What the task requires: Copy out each line of the material in which the word "rocket" can be found.

Dataset excerpt:
*** Begin section ***

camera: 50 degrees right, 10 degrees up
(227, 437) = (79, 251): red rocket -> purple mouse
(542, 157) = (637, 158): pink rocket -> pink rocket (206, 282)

*** End section ***

Solution to this exercise:
(227, 437) = (79, 251): red rocket -> purple mouse
(542, 157) = (637, 158): pink rocket -> pink rocket (206, 282)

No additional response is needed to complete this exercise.